> _SHORT PROBLEM_
Which of the lines below contain the string "kern"? Show each of them in full.
** Begin DATASET ROWS **
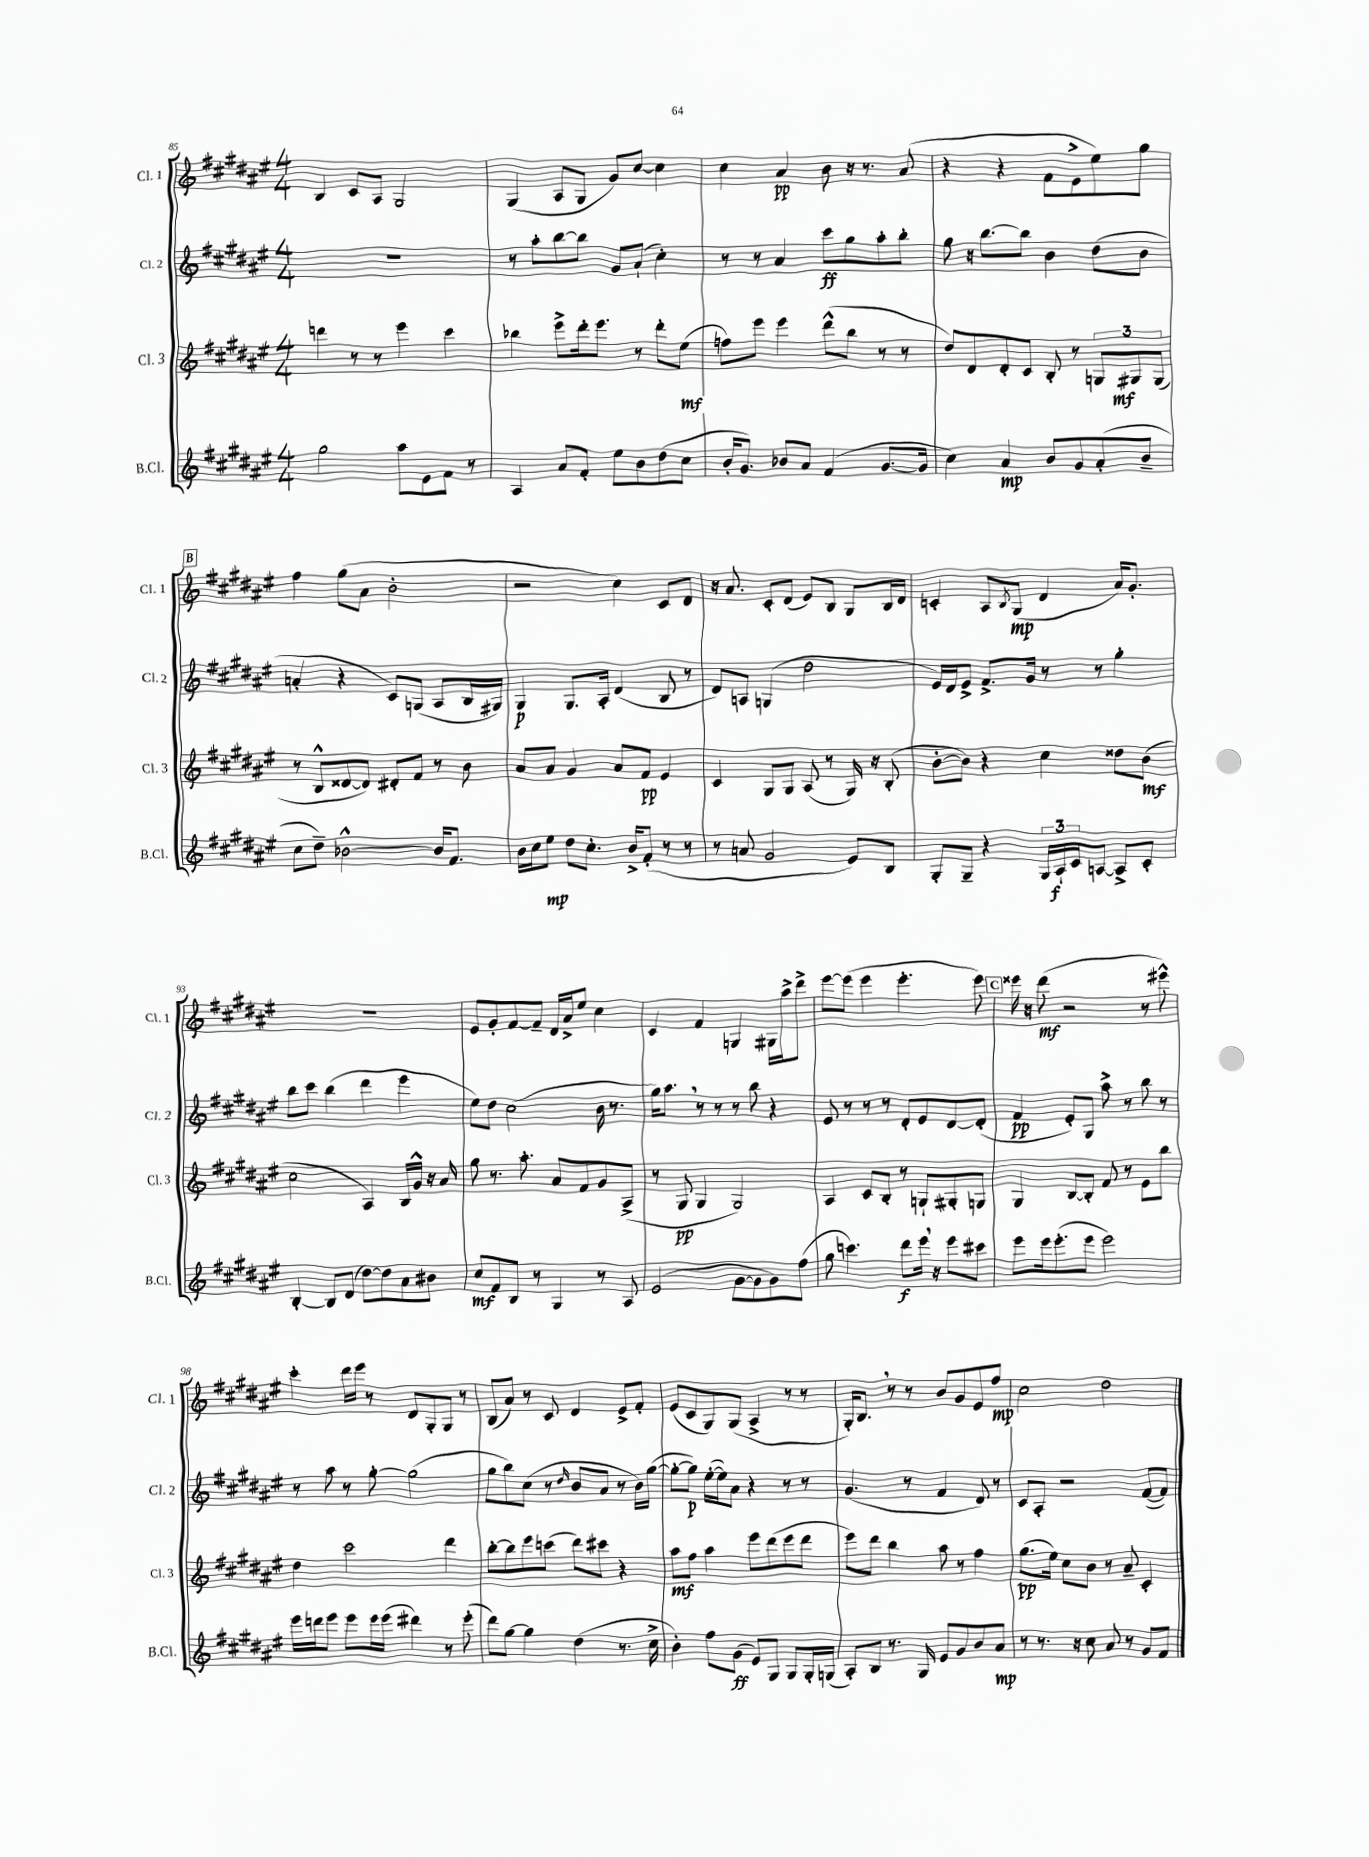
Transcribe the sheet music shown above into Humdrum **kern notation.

**kern	**kern	**kern	**kern
*staff4	*staff3	*staff2	*staff1
*clefG2	*clefG2	*clefG2	*clefG2
*k[f#c#g#d#a#e#]	*k[f#c#g#d#a#e#]	*k[f#c#g#d#a#e#]	*k[f#c#g#d#a#e#]
*M4/4	*M4/4	*M4/4	*M4/4
2gg#	4ddd	1r	4B
.	8r	.	8c#
.	8r	.	8A#
8aa#	4eee#	.	2G#
8e#	.	.	.
8f#	4ccc#	.	.
8r	.	.	.
=	=	=	=
4A#	4bb-	8r	(4G#
.	.	8aa#'	.
8a#	8eee#^	[8bb	8A#
8f#'	16ddd#'	8bb]	8G#
.	8.eee#	.	.
8ee#	.	8g#	8g#)
8b	8r	(8a#`	[8cc#
(8dd#	8ddd#'	4cc#')	4cc#]
8cc#	(8ee#	.	.
=	=	=	=
16b'	8ff)	8r	4cc#
8.g#)	.	.	.
.	8eee#	8r	.
8b-	4eee#	4a#	4a#
8a#	.	.	.
(4f#	(8ddd#^^	8ccc#	8b
.	8bb	8gg#	16r
.	.	.	8.r
[8.g#	8r	8aa#'	.
.	8r	8bb'	(8a#
16g#]	.	.	.
=	=	=	=
4cc#)	8dd#)	8gg#	4r
.	8d#	16r	.
.	.	[8.bb	.
4a#	8d#'	.	4r
.	8c#	8bb]	.
8b	8B'	4b	8f#
8g#	8r	.	8e#^
(8a#'	12G	(8dd#	8ee#)
.	12G#	.	.
8b~	.	8b	8gg#
.	(12G#	.	.
=	=	=	=
8cc#	8r	4a'	4ff#
8dd#~)	8B^^	.	.
[2b-^^	[8d##	4r	(8gg#
.	8d##])	.	8a#
.	8d#'	8c#)	2b'
.	8f#	(8G	.
16b-]	8r	8A#	.
8.f#	.	.	.
.	8b	16B	.
.	.	16G#)	.
=	=	=	=
16b	8a#	4G#	2r
16cc#	.	.	.
8ee#	8a#	.	.
8dd#	4g#	8.G#	.
8.cc#'	.	.	.
.	.	16A#'	.
.	8a#	(4d#	4cc#)
16b^	.	.	.
(8f#'	8f#	.	.
8r	4e#	8B	8c#
8r	.	8r	8d#
=	=	=	=
8r	4c#	8d#)	16r
.	.	.	8.a#
8a	.	8A	.
2g#	8G#	(4G	8c#'
.	8G#	.	(8d#
.	(8A#	2dd#	8e#)
.	8r	.	8B
8e#)	16G#)	.	8G#
.	16r	.	.
8B	(8B'	.	16B
.	.	.	16d#
=	=	=	=
8G#'	[8b'	16e#)	4c'
.	.	16d#	.
8G#~	8b])	8e#^	.
4r	4r	8.f#^	8A#
.	.	.	8qB
.	.	.	(8G#
.	.	16g#	.
24G#	4cc#	8r	4d#
24A#`	.	.	.
24c#	.	.	.
[8A	.	8r	.
8A^]	8dd##	4gg#'	16a#)
.	.	.	8.g#'
8c#'	(8b	.	.
=	=	=	=
[4B'	2cc#	8bb	1r
.	.	8ccc#	.
8B]	.	(4bb	.
(8d#	.	.	.
[8dd#)	4A#)	4ddd#	.
8dd#]	.	.	.
8a#	16B	4eee#	.
.	16g#^^	.	.
8b#	16r	.	.
.	16a#	.	.
=	=	=	=
8cc#	8gg#	8ee#)	8e#
8f#	8.r	8dd#	8g#'
8B	.	(2cc#	[8f#
.	8.aa#'	.	.
8r	.	.	8f#~]
4G#	8a#	.	16d#
.	.	.	16a#^
.	8f#	.	8ee#
8r	8g#	16b	4cc#
.	.	8.r	.
8A#	(8A#^	.	.
=	=	=	=
(2e#	8r	16gg#)	4c#
.	.	8.aa#	.
.	8G#	.	.
.	4G#	8r	4f#
.	.	8r	.
[8g#	2G#)	8r	4G
8g#]	.	8bb	.
8g#)	.	4r	16G#
.	.	.	16aa#^
(8ff#	.	.	8ddd#^
=	=	=	=
8gg#	4A#	8e#	[8eee#
4.ccc)	.	8r	(8eee#]
.	8c#	8r	4eee#
.	8B'	8r	.
8ddd#	8r	8d#'	4.eee#'
16eee#	8G`	8e#	.
16r	.	.	.
8eee#	8G#'	[8d#	.
8ccc#	8G	(8d#']	8eee#)
=	=	=	=
8eee#	4G#	4f#	16eee##
.	.	.	16r
16eee#	.	.	(8ddd#
(8.eee#'	.	.	.
.	[8B	8e#')	2r
8eee#	8B']	8G#	.
2eee#)	8f#	8aa#^	.
.	8r	8r	.
.	8e#	8bb	8r
.	8bb	8r	8eee#^^)
=	=	=	=
16eee#	4dd#	8r	4ccc#'
16ddd	.	.	.
8eee#	.	8aa#	.
8eee#	2ccc#	8r	16ddd#
.	.	.	16eee#
16eee#	.	[8gg#'	8r
(16eee#	.	.	.
4ddd#)	.	(2gg#]	8d#
.	.	.	8G#'
8r	4ddd#	.	8G#
(8eee#'	.	.	8r
=	=	=	=
8ddd#)	[8bb'	8gg#	(8B
[8gg#	8bb]	8bb)	8a#)
4gg#]	8eee#	(8cc#	8r
.	(8ccc	8r	8c#
.	.	16qqdd#	.
(4dd#	8ddd#)	8b	4d#
.	8ccc#	8a#	.
8.r	4r	8r	8e#^
.	.	16b)	8f#'
16cc#^	.	([16gg#	.
=	=	=	=
4b')	8aa#	8gg#'_	(8e#
.	8ff#	8gg#])	8c#
8ff#	4aa#	([16ee#'	8G#)
.	.	16ee#])	.
(8g#	.	8a#	(8G#
8e#)	8eee#	4r	4A#^
8G#	(8ddd#	.	.
8G#	8eee#	8r	8r
16G#'	8ddd#	8r	8r
(16G	.	.	.
=	=	=	=
8A#')	8eee#)	(4.g#	16G#')
.	.	.	8.B
8B	8ddd#	.	.
8.r	4bb	.	8r
.	.	8r	8r
16G#	.	.	.
8e#	8aa#	4f#	8b
8g#	8r	.	8g#
8b	4ff#	8d#)	8e#
8a#	.	8r	8ff#
=	=	=	=
8r	(8.gg#	8c#	2cc#
8.r	.	8A#'	.
.	16ee#)	.	.
.	8cc#	2r	.
16r	.	.	.
8cc#	8b	.	.
8a#	8r	.	2dd#
8r	8a#~	.	.
8g#	4c#'	([8f#	.
8f#	.	8f#])	.
==	==	==	==
*-	*-	*-	*-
** End DATASET ROWS **
> _THE COMPLETED TASK_
Transcribe the sheet music shown above into Humdrum **kern notation.
**kern	**kern	**kern	**kern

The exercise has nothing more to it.